*INSTRUCTIONS TO FOLLOW*: Check every line of the entries for the string "trapezoid" and return the ones that contain it.

*STORED DATA*:
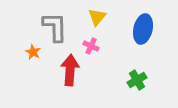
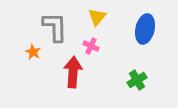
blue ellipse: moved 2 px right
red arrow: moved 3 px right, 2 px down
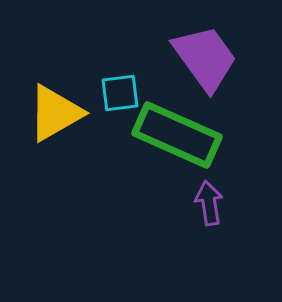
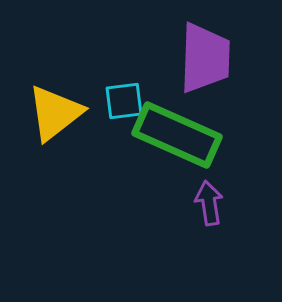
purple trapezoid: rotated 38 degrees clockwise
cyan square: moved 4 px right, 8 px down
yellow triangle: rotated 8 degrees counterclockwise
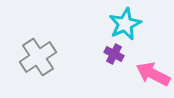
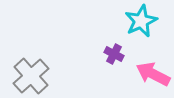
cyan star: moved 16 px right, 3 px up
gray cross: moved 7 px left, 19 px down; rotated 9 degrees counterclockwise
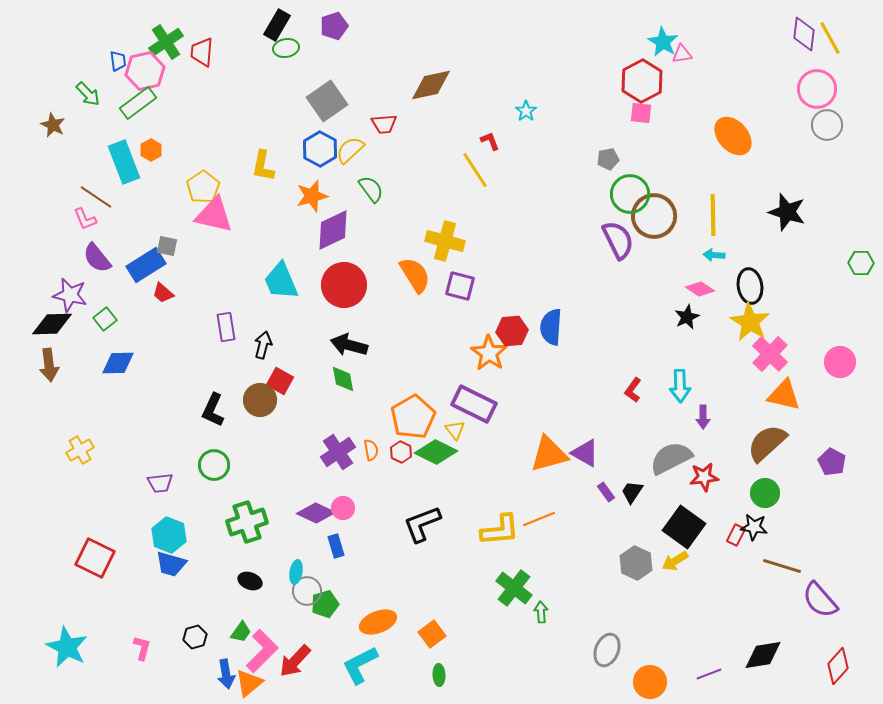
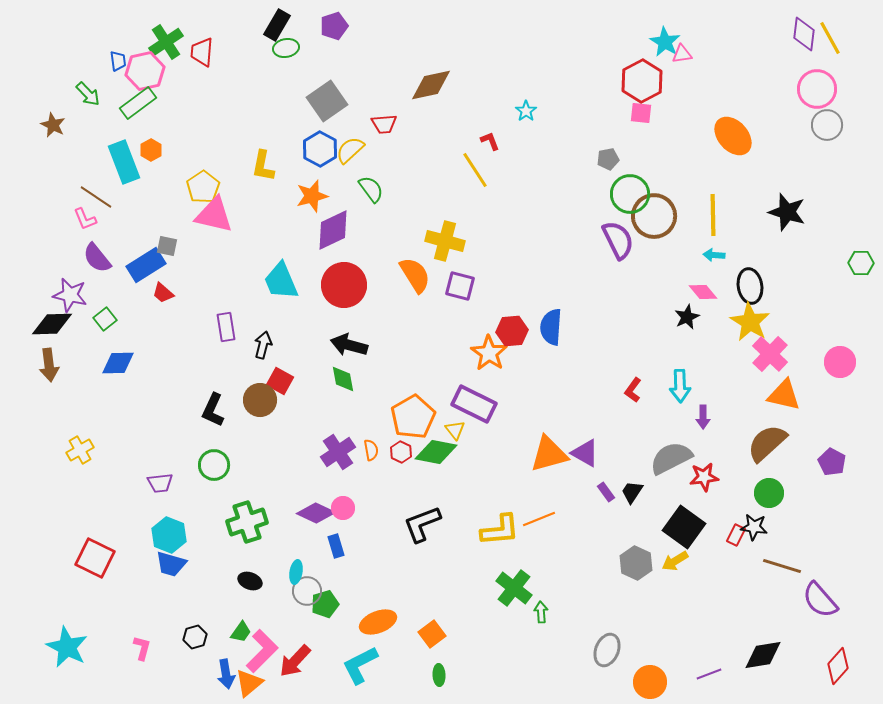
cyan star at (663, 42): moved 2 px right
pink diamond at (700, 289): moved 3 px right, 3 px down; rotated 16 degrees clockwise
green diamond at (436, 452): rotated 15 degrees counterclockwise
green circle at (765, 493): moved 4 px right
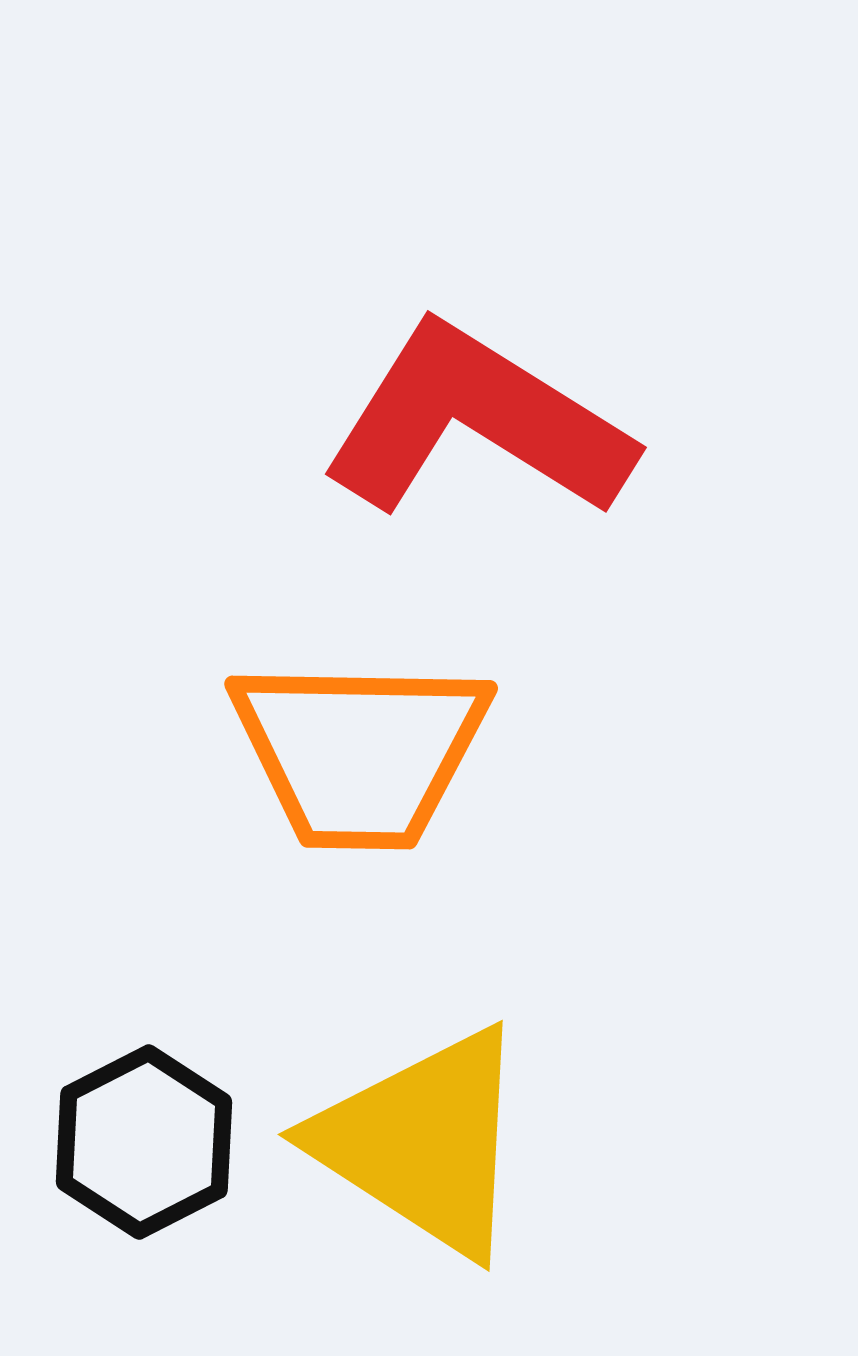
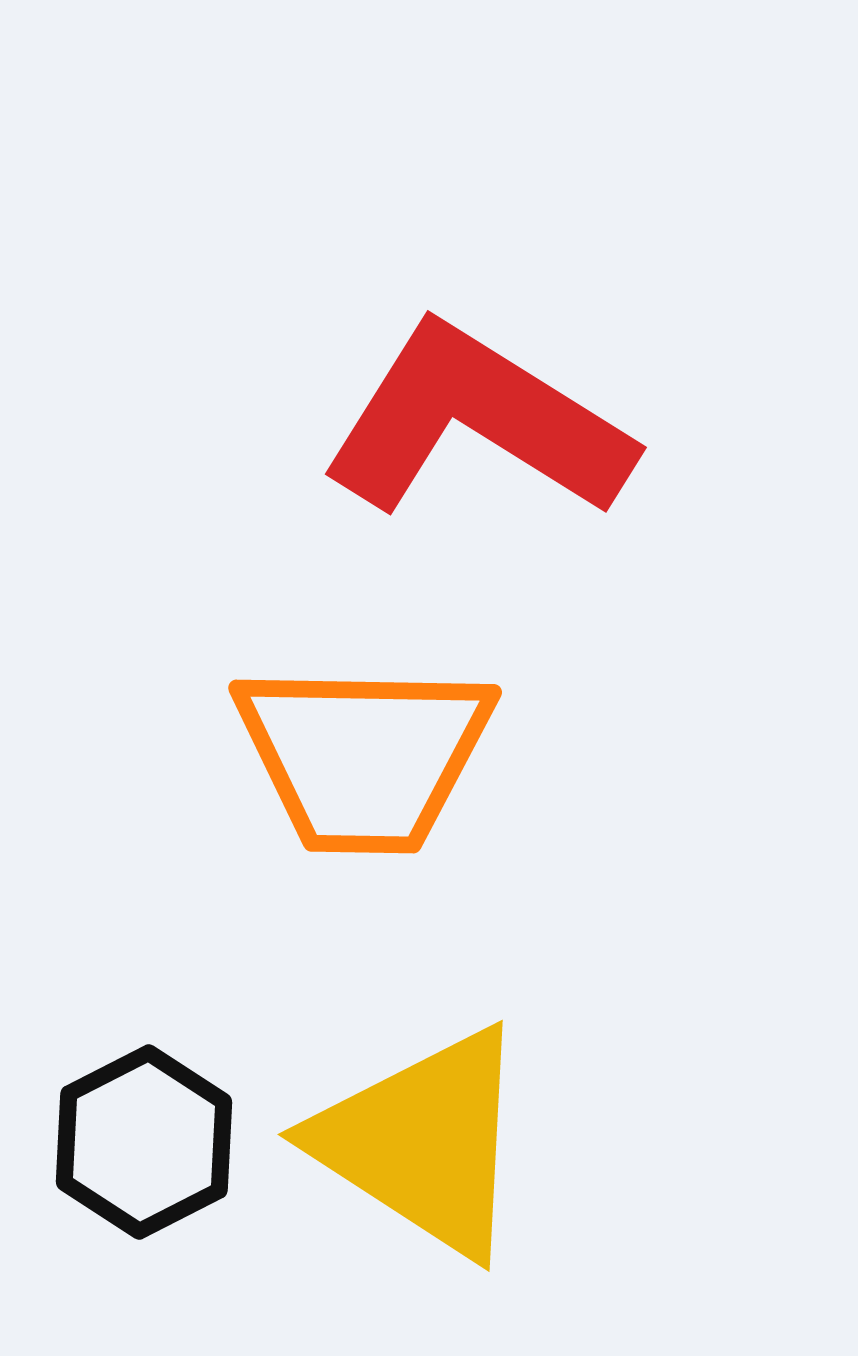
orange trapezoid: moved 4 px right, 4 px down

*RESULT FOR THIS TASK*:
purple trapezoid: rotated 38 degrees clockwise
orange trapezoid: moved 4 px right, 4 px down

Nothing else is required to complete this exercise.